WORK REQUEST
Starting with the line that has "camera: 15 degrees left, 5 degrees up" in the records below and ending with the line that has "camera: 35 degrees right, 15 degrees up", output those lines exactly and nothing more; omit the pictures.

** Opening RECORDS TO PROCESS block **

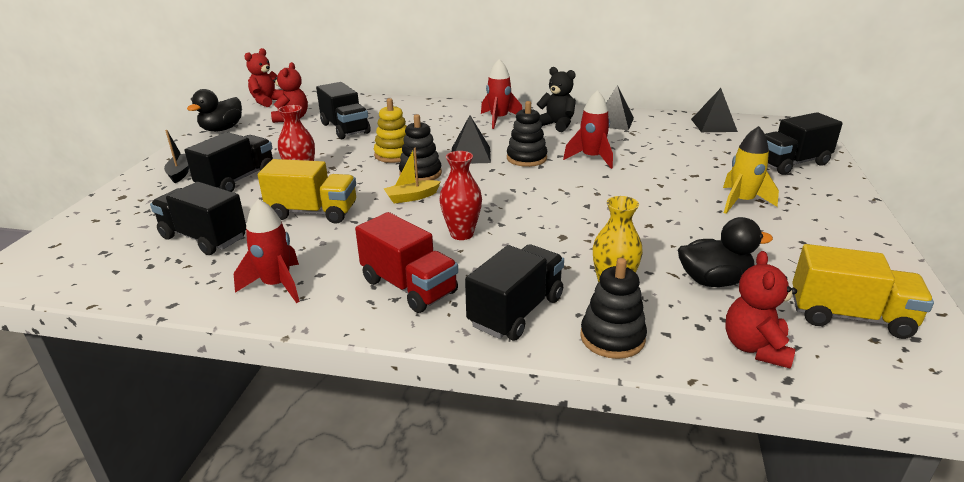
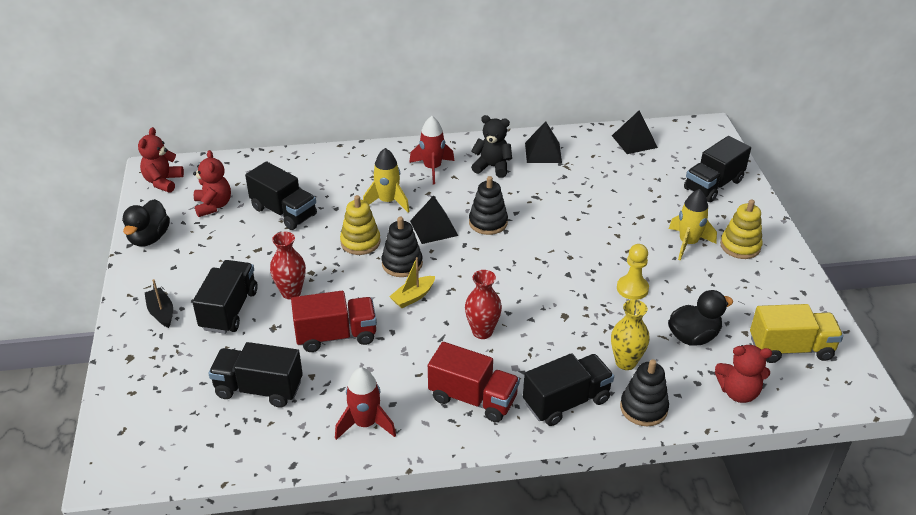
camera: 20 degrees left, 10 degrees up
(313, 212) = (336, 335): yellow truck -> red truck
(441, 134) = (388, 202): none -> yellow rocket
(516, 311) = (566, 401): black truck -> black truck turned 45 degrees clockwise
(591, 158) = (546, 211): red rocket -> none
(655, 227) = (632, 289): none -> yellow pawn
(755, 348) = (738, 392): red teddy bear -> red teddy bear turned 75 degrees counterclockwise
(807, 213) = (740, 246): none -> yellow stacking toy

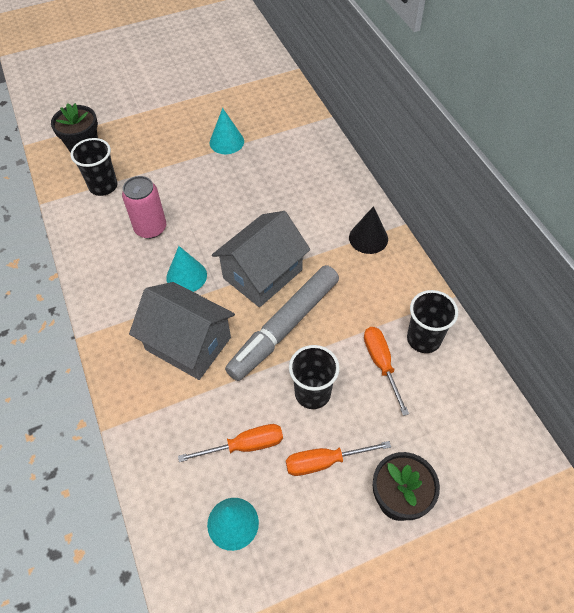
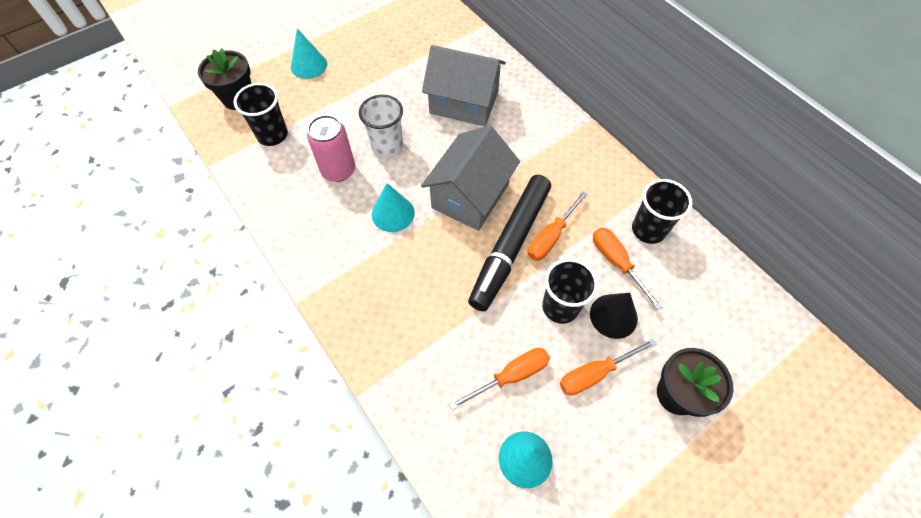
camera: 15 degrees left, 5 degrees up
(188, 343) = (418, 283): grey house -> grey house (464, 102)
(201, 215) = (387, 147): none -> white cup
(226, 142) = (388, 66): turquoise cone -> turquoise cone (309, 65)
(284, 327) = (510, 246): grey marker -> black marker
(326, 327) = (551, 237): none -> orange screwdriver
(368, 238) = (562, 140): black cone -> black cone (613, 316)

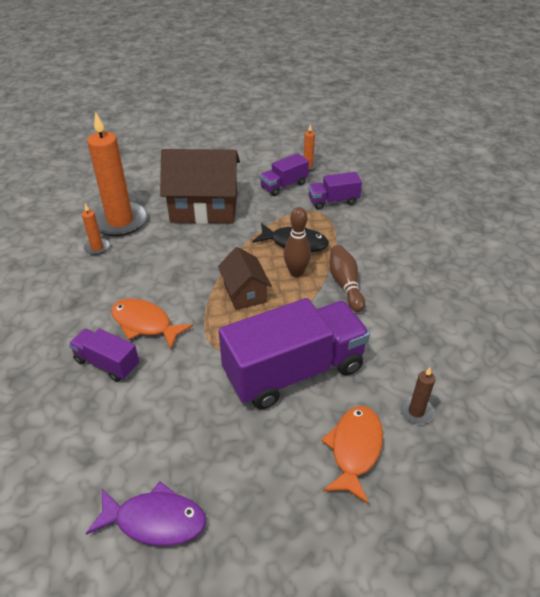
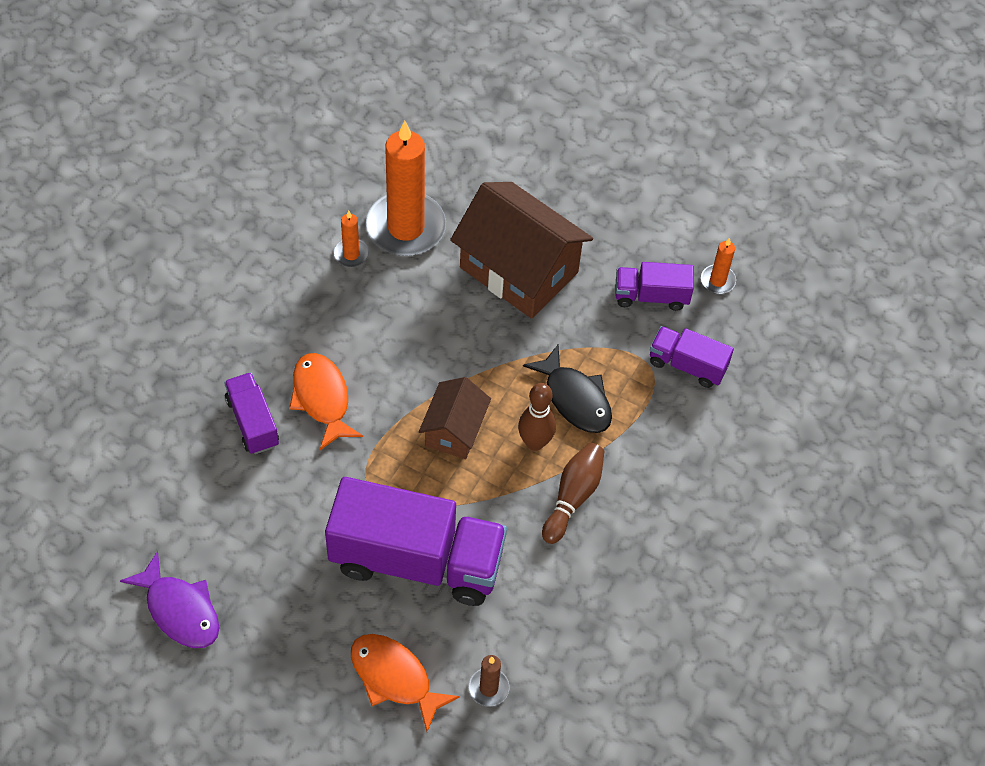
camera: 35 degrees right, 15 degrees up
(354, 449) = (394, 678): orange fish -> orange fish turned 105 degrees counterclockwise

** Closing RECORDS TO PROCESS block **

FINISHED TASK
camera: 15 degrees left, 5 degrees up
(188, 343) = (418, 283): grey house -> grey house (464, 102)
(201, 215) = (387, 147): none -> white cup
(226, 142) = (388, 66): turquoise cone -> turquoise cone (309, 65)
(284, 327) = (510, 246): grey marker -> black marker
(326, 327) = (551, 237): none -> orange screwdriver
(368, 238) = (562, 140): black cone -> black cone (613, 316)

camera: 35 degrees right, 15 degrees up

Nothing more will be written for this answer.